■ TASK REQUIREMENTS ■
Set all of the entries down again precisely as they are written.

Extracted records
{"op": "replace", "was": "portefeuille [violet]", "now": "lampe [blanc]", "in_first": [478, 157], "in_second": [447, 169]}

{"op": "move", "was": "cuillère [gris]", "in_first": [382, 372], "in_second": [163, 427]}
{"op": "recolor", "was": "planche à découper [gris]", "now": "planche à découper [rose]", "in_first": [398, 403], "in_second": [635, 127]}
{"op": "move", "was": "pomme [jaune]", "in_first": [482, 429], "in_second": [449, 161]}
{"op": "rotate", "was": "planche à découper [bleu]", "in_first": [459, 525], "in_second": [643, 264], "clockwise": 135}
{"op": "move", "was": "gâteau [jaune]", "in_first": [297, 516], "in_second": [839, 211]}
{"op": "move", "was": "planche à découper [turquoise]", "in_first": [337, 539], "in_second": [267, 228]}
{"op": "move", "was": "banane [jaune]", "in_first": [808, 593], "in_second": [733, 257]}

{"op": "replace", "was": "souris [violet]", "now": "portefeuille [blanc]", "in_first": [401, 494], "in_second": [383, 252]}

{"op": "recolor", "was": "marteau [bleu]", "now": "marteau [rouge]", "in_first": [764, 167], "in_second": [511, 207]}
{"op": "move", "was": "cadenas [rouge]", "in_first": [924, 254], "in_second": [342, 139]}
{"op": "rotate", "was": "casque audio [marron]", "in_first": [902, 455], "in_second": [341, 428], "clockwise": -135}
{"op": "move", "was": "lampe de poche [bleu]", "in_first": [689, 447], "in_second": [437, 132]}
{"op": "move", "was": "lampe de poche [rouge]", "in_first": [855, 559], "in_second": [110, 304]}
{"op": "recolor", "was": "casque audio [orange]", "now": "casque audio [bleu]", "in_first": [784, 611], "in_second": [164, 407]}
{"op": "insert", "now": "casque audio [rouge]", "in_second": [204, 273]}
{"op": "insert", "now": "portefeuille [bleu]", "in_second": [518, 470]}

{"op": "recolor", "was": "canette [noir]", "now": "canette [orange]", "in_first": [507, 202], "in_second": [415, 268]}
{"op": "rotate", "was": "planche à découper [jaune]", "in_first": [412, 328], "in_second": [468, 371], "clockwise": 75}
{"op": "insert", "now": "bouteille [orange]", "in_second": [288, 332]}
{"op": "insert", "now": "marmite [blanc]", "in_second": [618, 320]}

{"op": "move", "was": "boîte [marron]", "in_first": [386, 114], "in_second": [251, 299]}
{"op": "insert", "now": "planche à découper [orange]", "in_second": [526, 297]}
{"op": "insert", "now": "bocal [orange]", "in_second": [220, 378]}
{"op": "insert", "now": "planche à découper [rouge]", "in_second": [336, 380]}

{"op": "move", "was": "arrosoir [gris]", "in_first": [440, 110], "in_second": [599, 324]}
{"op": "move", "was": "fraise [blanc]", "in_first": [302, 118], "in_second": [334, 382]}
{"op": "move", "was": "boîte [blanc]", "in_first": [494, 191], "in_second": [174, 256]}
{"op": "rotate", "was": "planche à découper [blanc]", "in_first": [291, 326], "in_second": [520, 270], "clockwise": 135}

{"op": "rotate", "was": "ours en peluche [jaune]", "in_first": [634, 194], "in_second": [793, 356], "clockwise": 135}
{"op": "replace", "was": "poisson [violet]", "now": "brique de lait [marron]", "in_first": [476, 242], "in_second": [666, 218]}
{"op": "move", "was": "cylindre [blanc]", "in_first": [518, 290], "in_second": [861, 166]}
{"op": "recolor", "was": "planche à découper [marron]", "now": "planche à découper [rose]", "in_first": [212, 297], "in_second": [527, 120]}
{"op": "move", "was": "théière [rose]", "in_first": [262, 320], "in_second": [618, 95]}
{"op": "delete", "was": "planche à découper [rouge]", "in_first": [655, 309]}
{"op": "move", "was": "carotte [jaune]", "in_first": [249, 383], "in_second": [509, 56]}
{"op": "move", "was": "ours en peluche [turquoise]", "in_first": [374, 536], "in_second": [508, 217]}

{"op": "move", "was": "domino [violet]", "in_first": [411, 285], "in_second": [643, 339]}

■ RESPONSE BELOW ■
{"op": "replace", "was": "portefeuille [violet]", "now": "lampe [blanc]", "in_first": [478, 157], "in_second": [447, 169]}

{"op": "move", "was": "cuillère [gris]", "in_first": [382, 372], "in_second": [163, 427]}
{"op": "recolor", "was": "planche à découper [gris]", "now": "planche à découper [rose]", "in_first": [398, 403], "in_second": [635, 127]}
{"op": "move", "was": "pomme [jaune]", "in_first": [482, 429], "in_second": [449, 161]}
{"op": "rotate", "was": "planche à découper [bleu]", "in_first": [459, 525], "in_second": [643, 264], "clockwise": 135}
{"op": "move", "was": "gâteau [jaune]", "in_first": [297, 516], "in_second": [839, 211]}
{"op": "move", "was": "planche à découper [turquoise]", "in_first": [337, 539], "in_second": [267, 228]}
{"op": "move", "was": "banane [jaune]", "in_first": [808, 593], "in_second": [733, 257]}

{"op": "replace", "was": "souris [violet]", "now": "portefeuille [blanc]", "in_first": [401, 494], "in_second": [383, 252]}

{"op": "recolor", "was": "marteau [bleu]", "now": "marteau [rouge]", "in_first": [764, 167], "in_second": [511, 207]}
{"op": "move", "was": "cadenas [rouge]", "in_first": [924, 254], "in_second": [342, 139]}
{"op": "rotate", "was": "casque audio [marron]", "in_first": [902, 455], "in_second": [341, 428], "clockwise": -135}
{"op": "move", "was": "lampe de poche [bleu]", "in_first": [689, 447], "in_second": [437, 132]}
{"op": "move", "was": "lampe de poche [rouge]", "in_first": [855, 559], "in_second": [110, 304]}
{"op": "recolor", "was": "casque audio [orange]", "now": "casque audio [bleu]", "in_first": [784, 611], "in_second": [164, 407]}
{"op": "insert", "now": "casque audio [rouge]", "in_second": [204, 273]}
{"op": "insert", "now": "portefeuille [bleu]", "in_second": [518, 470]}

{"op": "recolor", "was": "canette [noir]", "now": "canette [orange]", "in_first": [507, 202], "in_second": [415, 268]}
{"op": "rotate", "was": "planche à découper [jaune]", "in_first": [412, 328], "in_second": [468, 371], "clockwise": 75}
{"op": "insert", "now": "bouteille [orange]", "in_second": [288, 332]}
{"op": "insert", "now": "marmite [blanc]", "in_second": [618, 320]}

{"op": "move", "was": "boîte [marron]", "in_first": [386, 114], "in_second": [251, 299]}
{"op": "insert", "now": "planche à découper [orange]", "in_second": [526, 297]}
{"op": "insert", "now": "bocal [orange]", "in_second": [220, 378]}
{"op": "insert", "now": "planche à découper [rouge]", "in_second": [336, 380]}

{"op": "move", "was": "arrosoir [gris]", "in_first": [440, 110], "in_second": [599, 324]}
{"op": "move", "was": "fraise [blanc]", "in_first": [302, 118], "in_second": [334, 382]}
{"op": "move", "was": "boîte [blanc]", "in_first": [494, 191], "in_second": [174, 256]}
{"op": "rotate", "was": "planche à découper [blanc]", "in_first": [291, 326], "in_second": [520, 270], "clockwise": 135}

{"op": "rotate", "was": "ours en peluche [jaune]", "in_first": [634, 194], "in_second": [793, 356], "clockwise": 135}
{"op": "replace", "was": "poisson [violet]", "now": "brique de lait [marron]", "in_first": [476, 242], "in_second": [666, 218]}
{"op": "move", "was": "cylindre [blanc]", "in_first": [518, 290], "in_second": [861, 166]}
{"op": "recolor", "was": "planche à découper [marron]", "now": "planche à découper [rose]", "in_first": [212, 297], "in_second": [527, 120]}
{"op": "move", "was": "théière [rose]", "in_first": [262, 320], "in_second": [618, 95]}
{"op": "delete", "was": "planche à découper [rouge]", "in_first": [655, 309]}
{"op": "move", "was": "carotte [jaune]", "in_first": [249, 383], "in_second": [509, 56]}
{"op": "move", "was": "ours en peluche [turquoise]", "in_first": [374, 536], "in_second": [508, 217]}

{"op": "move", "was": "domino [violet]", "in_first": [411, 285], "in_second": [643, 339]}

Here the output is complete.